[THE PROBLEM] The copy you print must match the listing exactly, with its pictures removed.

------ EXTRACTED MATERIAL

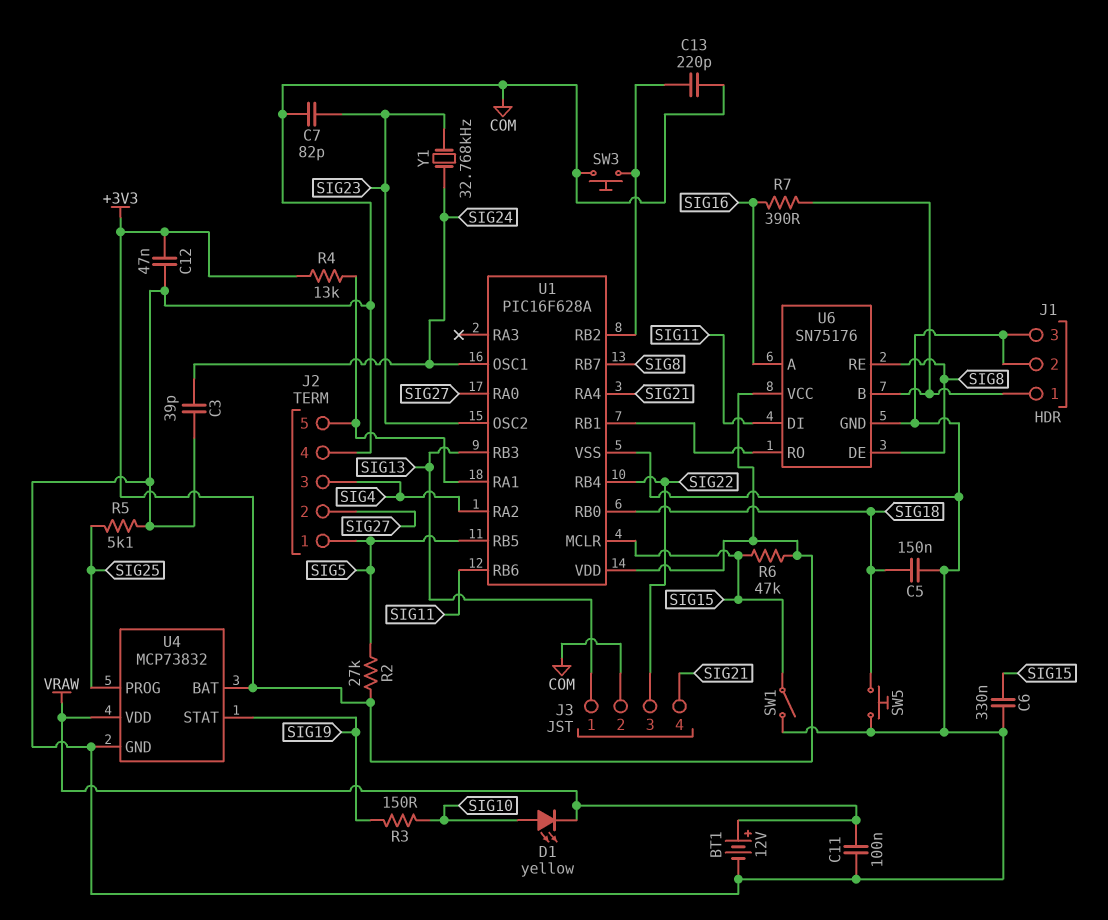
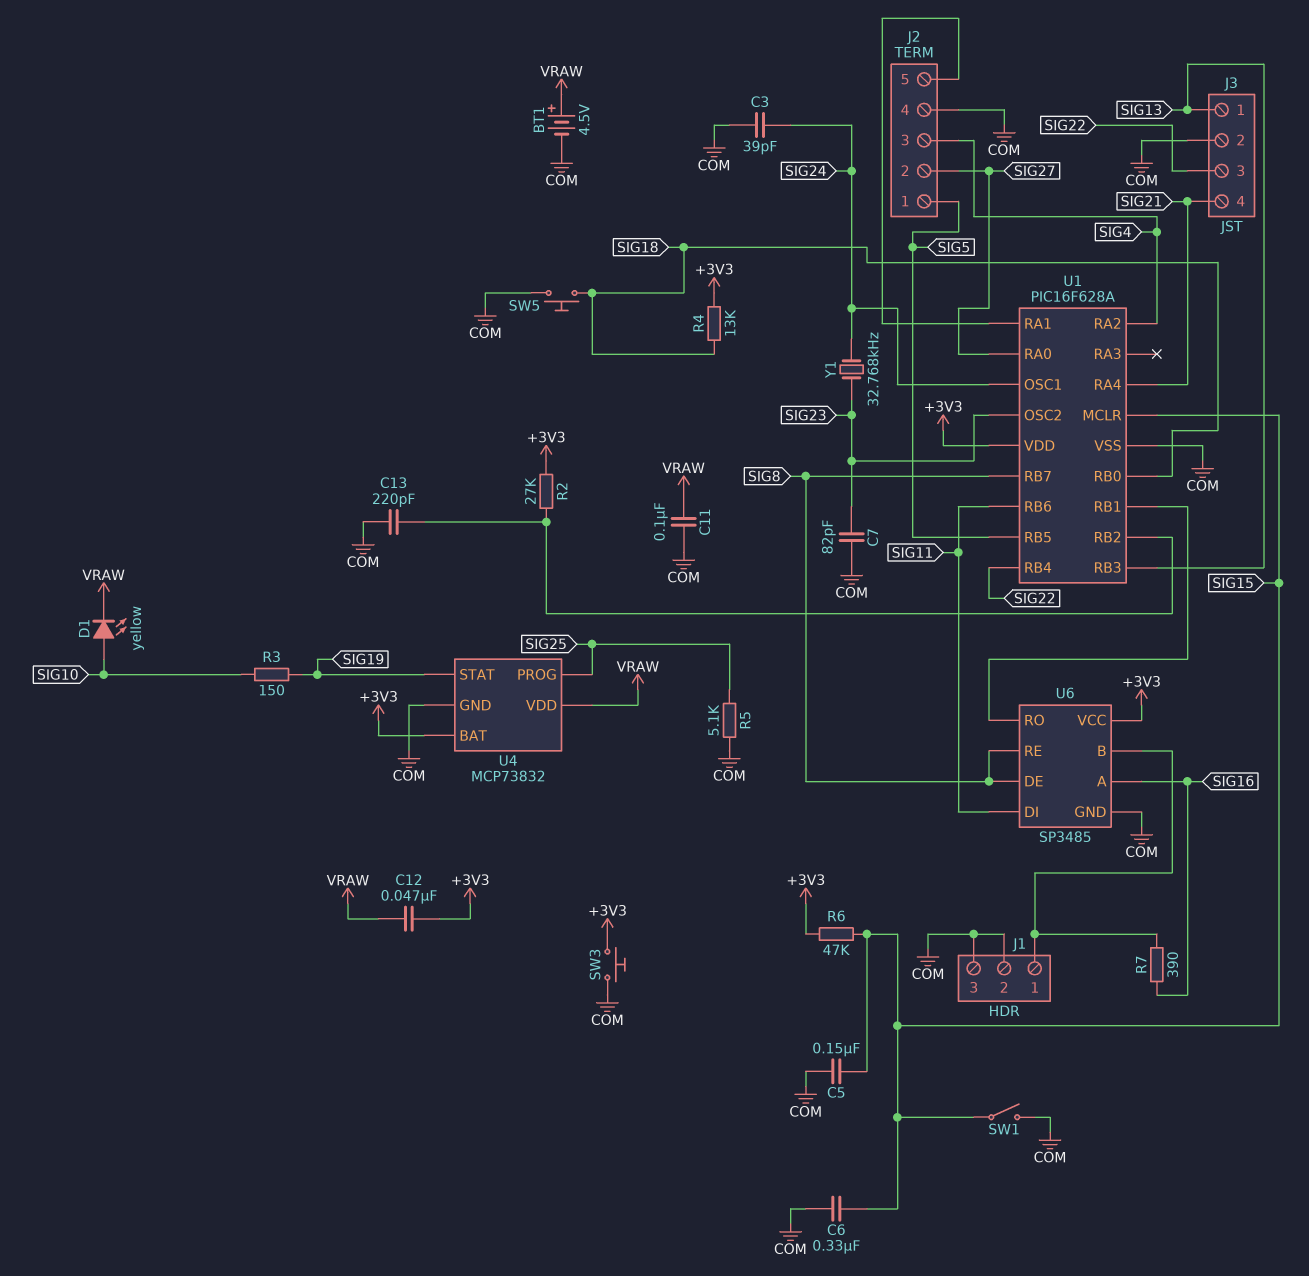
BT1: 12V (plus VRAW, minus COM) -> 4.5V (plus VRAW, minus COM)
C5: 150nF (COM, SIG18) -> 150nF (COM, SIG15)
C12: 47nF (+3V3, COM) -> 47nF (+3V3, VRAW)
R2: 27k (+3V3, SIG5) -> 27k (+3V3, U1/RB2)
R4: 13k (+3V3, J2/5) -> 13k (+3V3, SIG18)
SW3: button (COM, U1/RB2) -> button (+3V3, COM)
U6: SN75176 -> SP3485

------------

[THE COMPLETED TASK]
BT1: 12V (plus VRAW, minus COM) -> 4.5V (plus VRAW, minus COM)
C5: 150nF (COM, SIG18) -> 150nF (COM, SIG15)
C12: 47nF (+3V3, COM) -> 47nF (+3V3, VRAW)
R2: 27k (+3V3, SIG5) -> 27k (+3V3, U1/RB2)
R4: 13k (+3V3, J2/5) -> 13k (+3V3, SIG18)
SW3: button (COM, U1/RB2) -> button (+3V3, COM)
U6: SN75176 -> SP3485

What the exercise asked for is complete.